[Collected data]
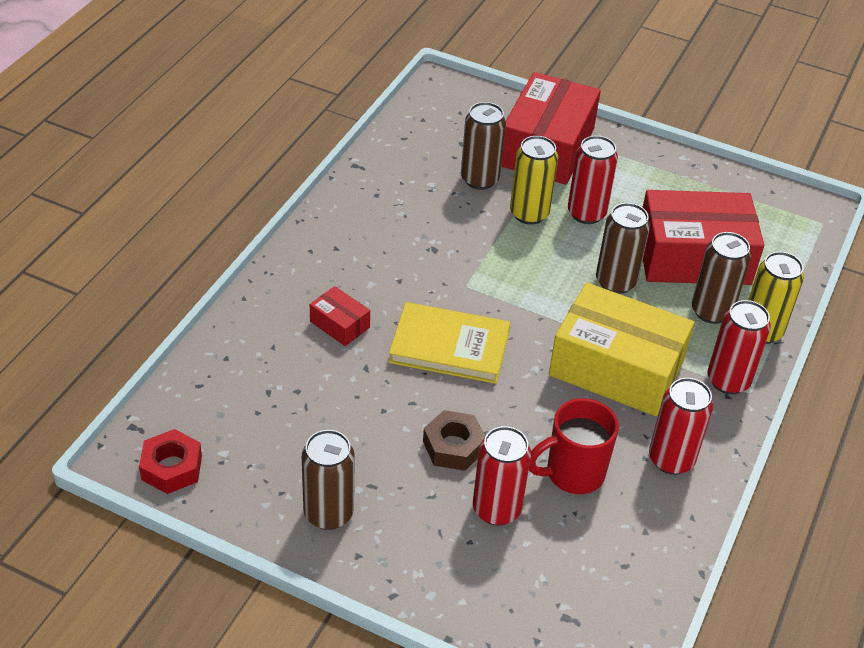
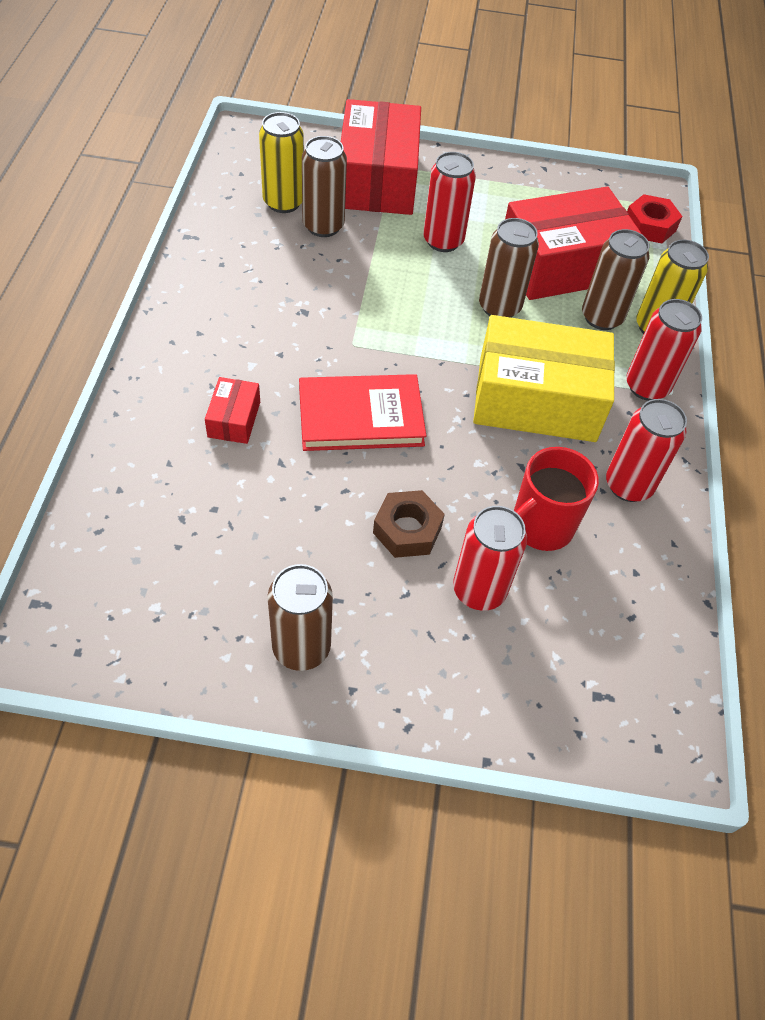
camera: 20 degrees left, 10 degrees up
(171, 468) = (100, 643): red nut -> red nut (649, 226)
(339, 324) = (234, 419): red box -> red box turned 75 degrees clockwise
(449, 346) = (360, 416): yellow book -> red book
(529, 214) = (387, 253): yellow can -> yellow can (283, 202)

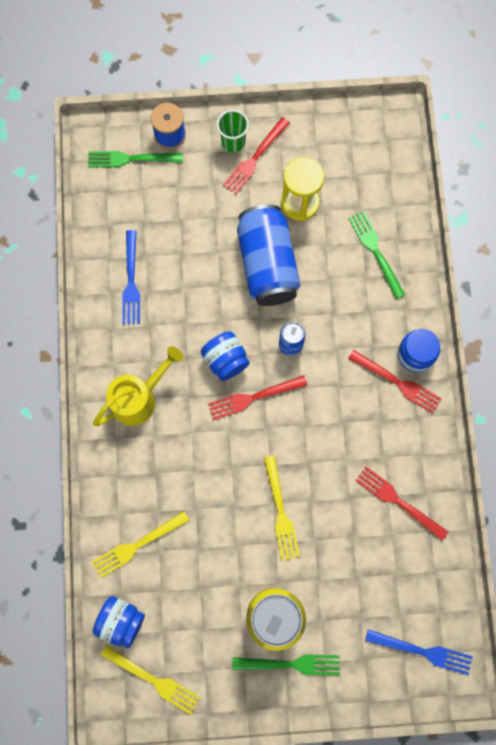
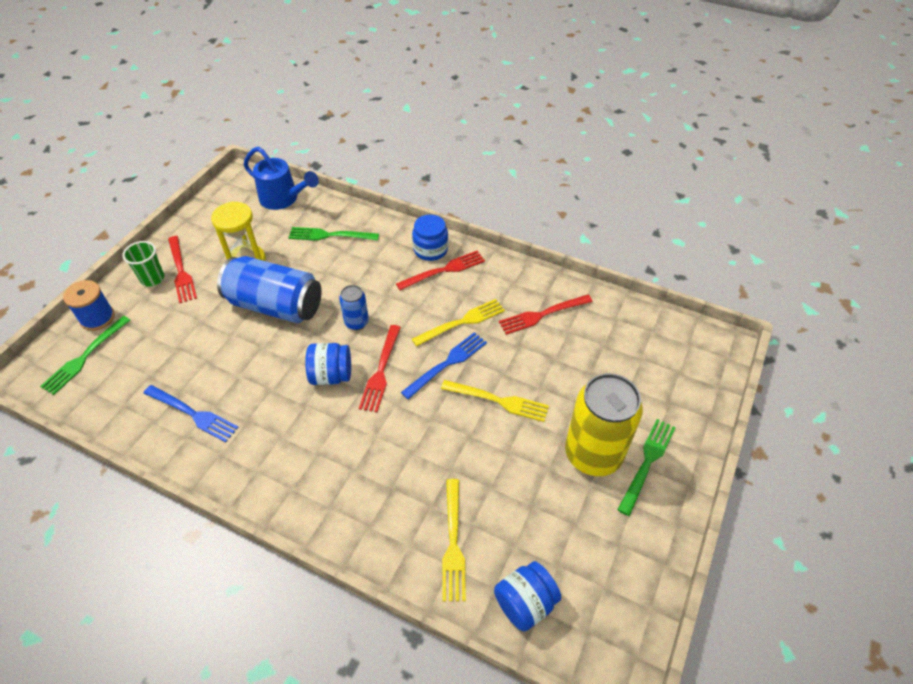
camera: 60 degrees left, 25 degrees down
(139, 398) = (307, 464): yellow watering can -> none
(153, 680) = (605, 602): yellow fork -> yellow fork (461, 322)
(394, 176) = (283, 199): none -> blue watering can
(422, 651) = (681, 358): blue fork -> blue fork (447, 364)

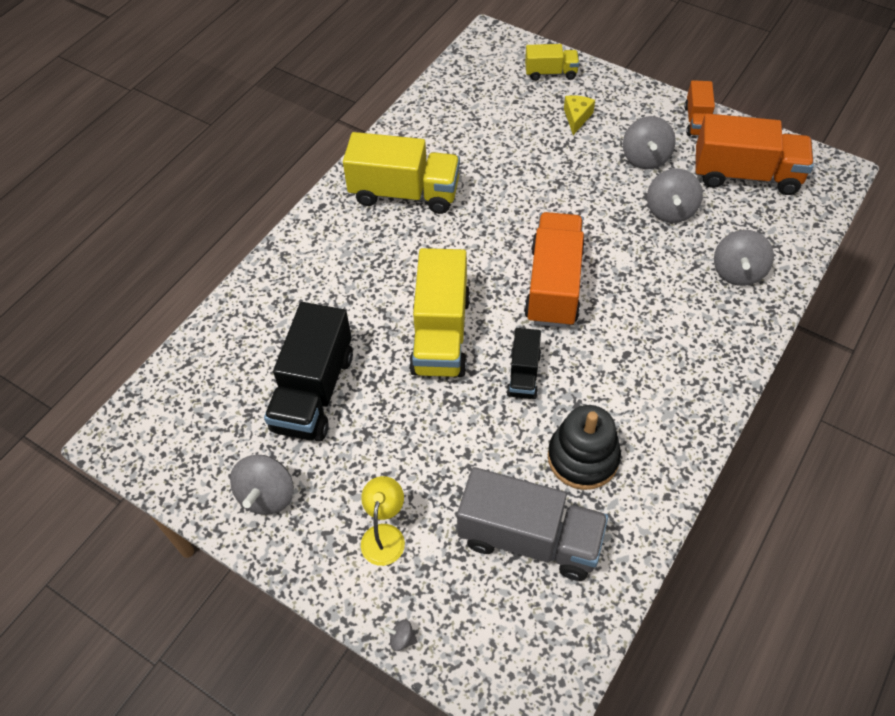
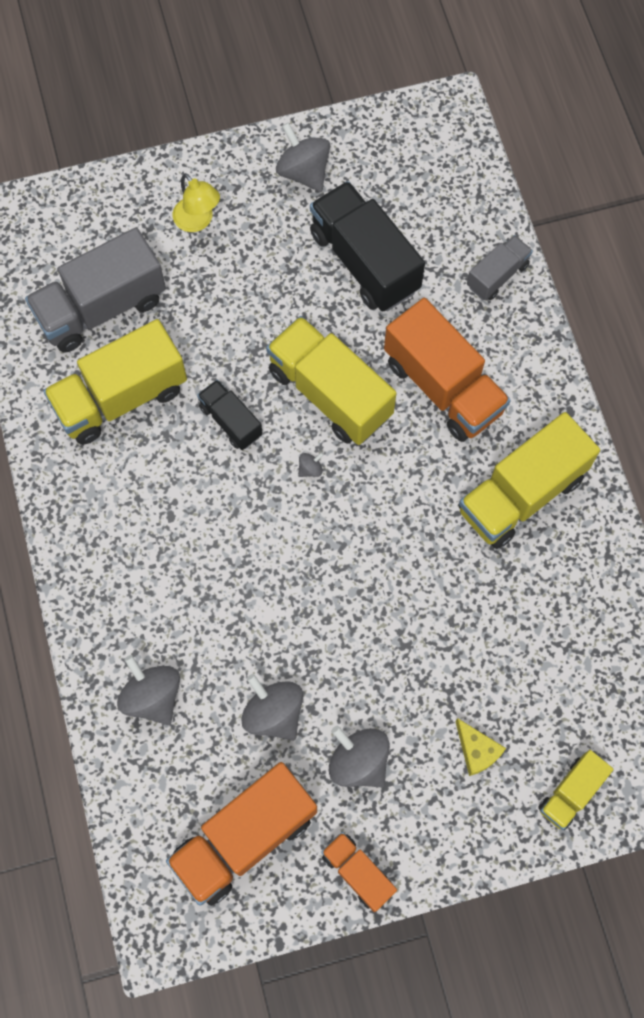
camera: 130 degrees right, 15 degrees up
(251, 306) = (497, 275): none -> grey truck
(402, 639) = (118, 178): grey spinning top -> grey spinning top (310, 469)
(553, 285) = (292, 525): orange truck -> orange truck (443, 386)
(583, 458) = (121, 397): black stacking toy -> yellow truck

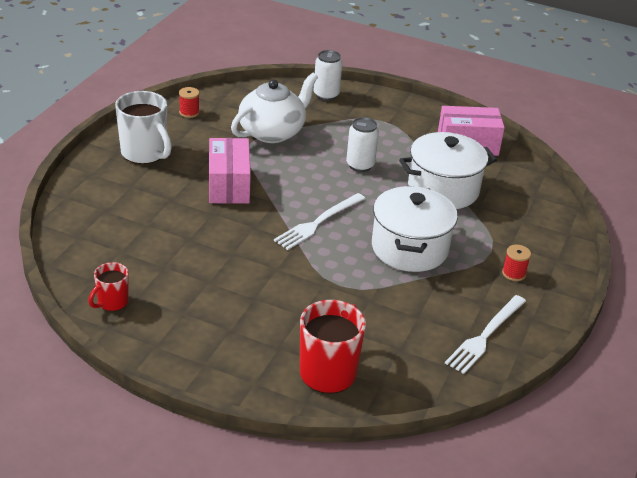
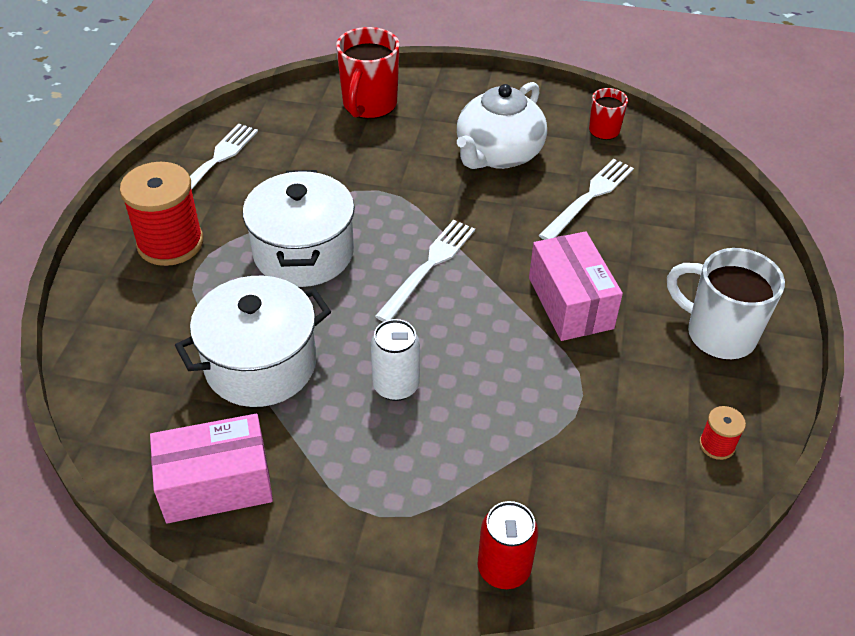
camera: 170 degrees right, 10 degrees up
(169, 247) = (589, 198): none -> white fork
(272, 132) = (558, 430): white teapot -> white teapot (498, 154)
(326, 95) = (504, 568): white can -> red can
(513, 273) = (170, 243): red spool -> red spool, size x2.20

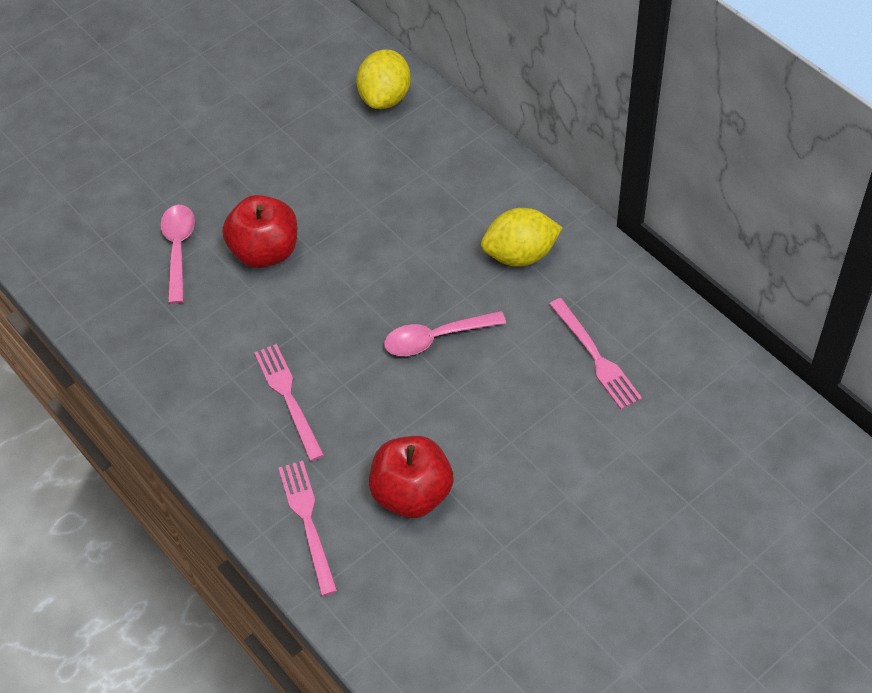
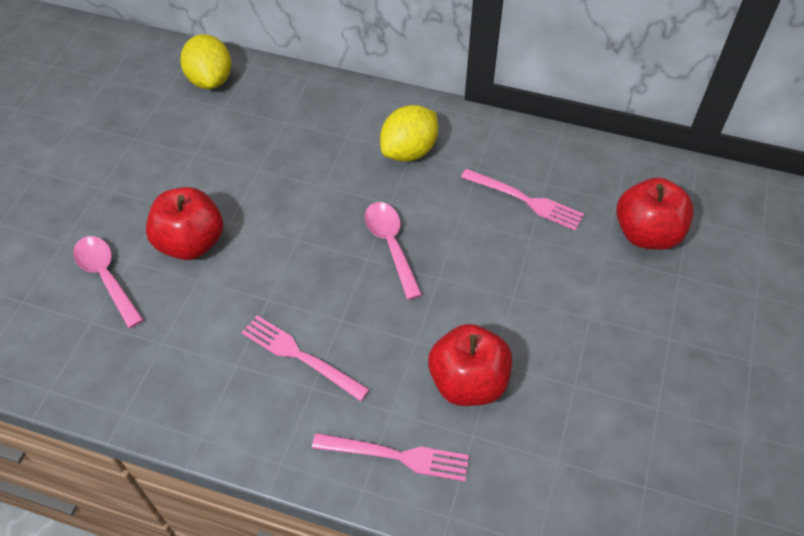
camera: 35 degrees left, 0 degrees up
(308, 521) = (397, 456): pink fork -> pink fork turned 150 degrees clockwise
(435, 338) = (391, 245): pink spoon -> pink spoon turned 120 degrees clockwise
(690, 448) = (646, 234): none -> red apple

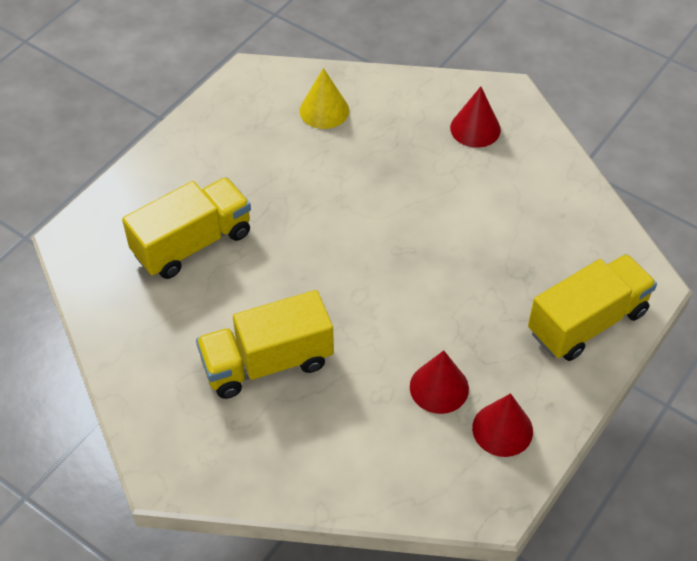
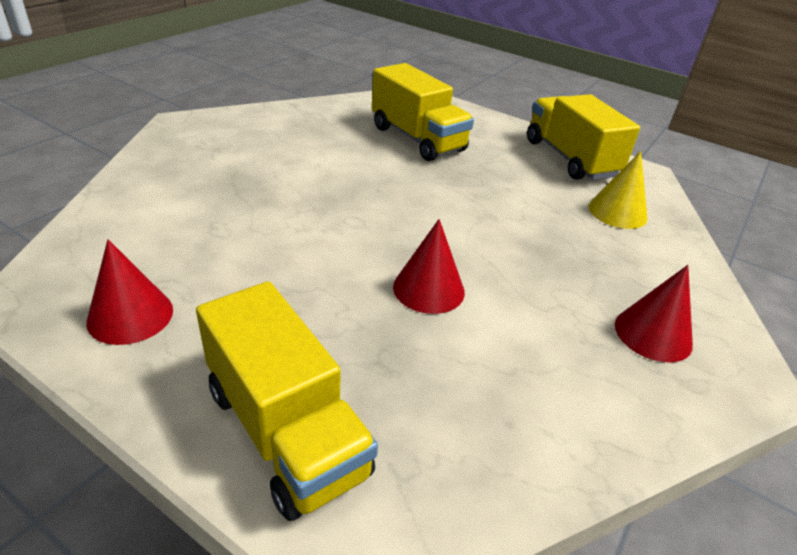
camera: 85 degrees right, 15 degrees down
(267, 362) = (278, 167): yellow truck -> yellow truck (570, 158)
(439, 387) = (213, 268): red cone -> red cone (428, 289)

- **What you should do**
"camera: 170 degrees right, 10 degrees up" marks the first line to copy, and "(267, 362) = (278, 167): yellow" marks the last. Repeat that stretch above exactly, with no pictures.

- **Reply to the exercise**
camera: 170 degrees right, 10 degrees up
(169, 247) = (589, 198): none -> white fork
(272, 132) = (558, 430): white teapot -> white teapot (498, 154)
(326, 95) = (504, 568): white can -> red can
(513, 273) = (170, 243): red spool -> red spool, size x2.20

camera: 35 degrees left, 0 degrees up
(308, 521) = (397, 456): pink fork -> pink fork turned 150 degrees clockwise
(435, 338) = (391, 245): pink spoon -> pink spoon turned 120 degrees clockwise
(690, 448) = (646, 234): none -> red apple

camera: 85 degrees right, 15 degrees down
(267, 362) = (278, 167): yellow truck -> yellow truck (570, 158)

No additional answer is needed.